* [DATASET]:
▽

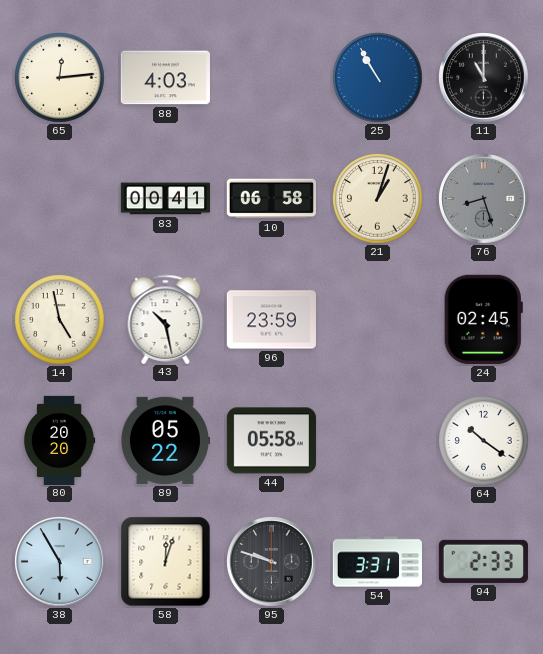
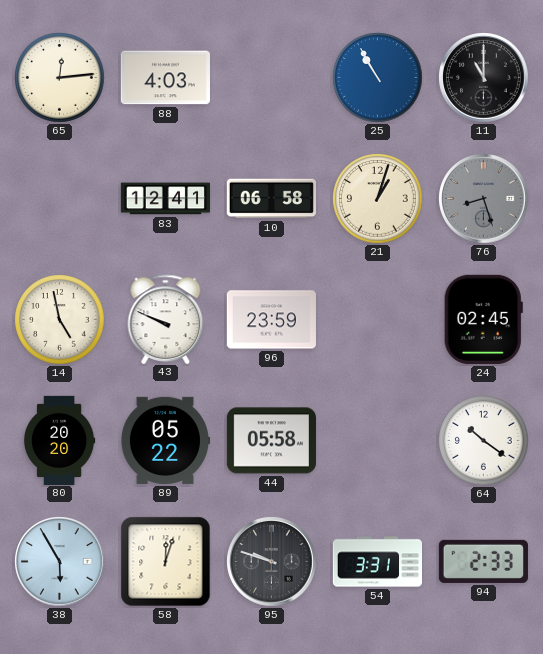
83: 00:41 -> 12:41
43: 10:28 -> 9:49
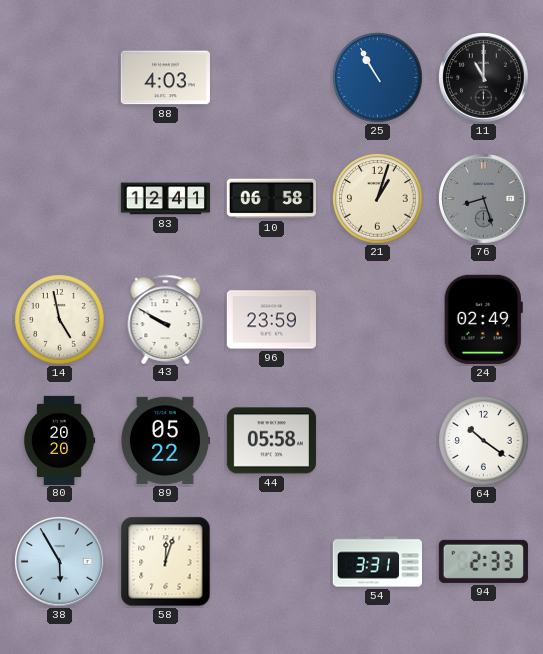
65: 12:14 -> none
43: 9:49 -> 9:50
24: 02:45 -> 02:49
95: 9:48 -> none
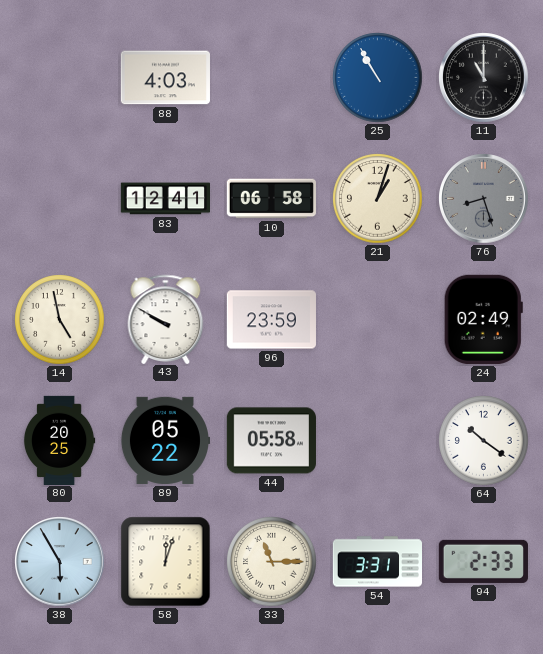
80: 20:20 -> 20:25
33: none -> 11:15
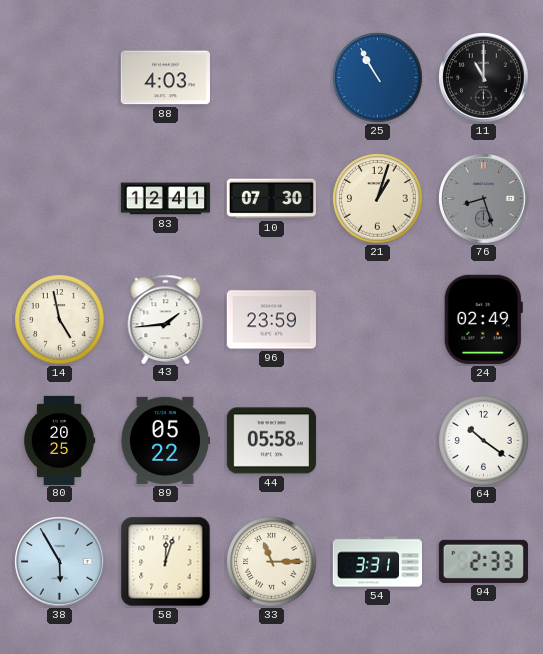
10: 06:58 -> 07:30
43: 9:50 -> 1:44
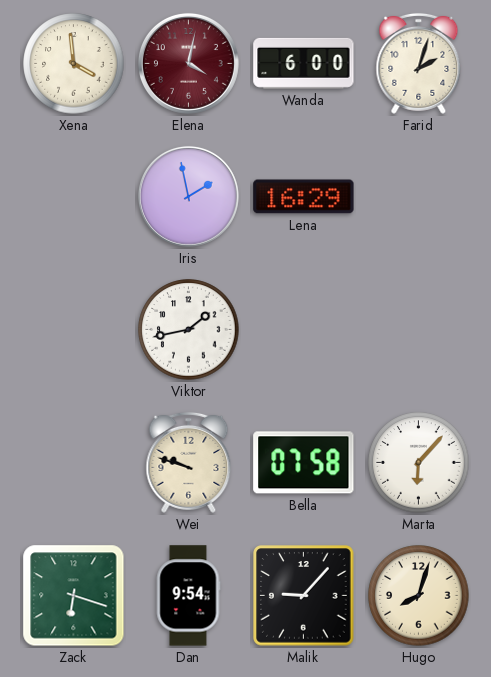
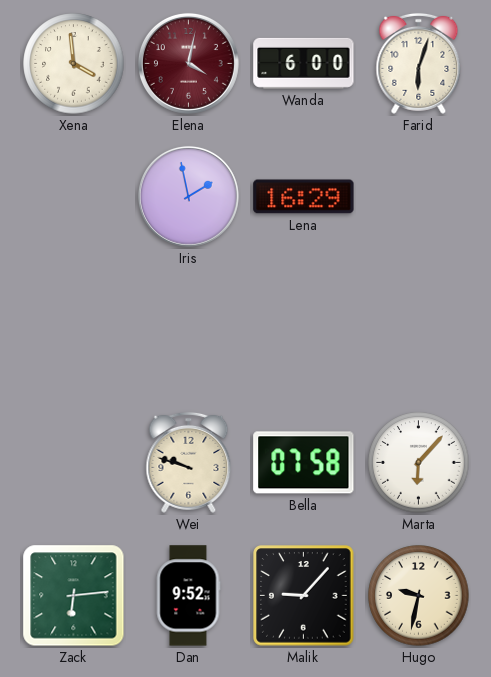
Farid: 2:03 -> 6:03
Viktor: 1:43 -> none
Zack: 6:18 -> 6:14
Dan: 9:54 -> 9:52
Hugo: 8:03 -> 9:32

△

* [WORK TO COMPLETE]: Copy down every line of the entries above word for word, but leave out the pictures.

* [OUTPUT OF THE TASK]:
83: 00:41 -> 12:41
43: 10:28 -> 9:49
65: 12:14 -> none
43: 9:49 -> 9:50
24: 02:45 -> 02:49
95: 9:48 -> none
80: 20:20 -> 20:25
33: none -> 11:15
10: 06:58 -> 07:30
43: 9:50 -> 1:44
Farid: 2:03 -> 6:03
Viktor: 1:43 -> none
Zack: 6:18 -> 6:14
Dan: 9:54 -> 9:52
Hugo: 8:03 -> 9:32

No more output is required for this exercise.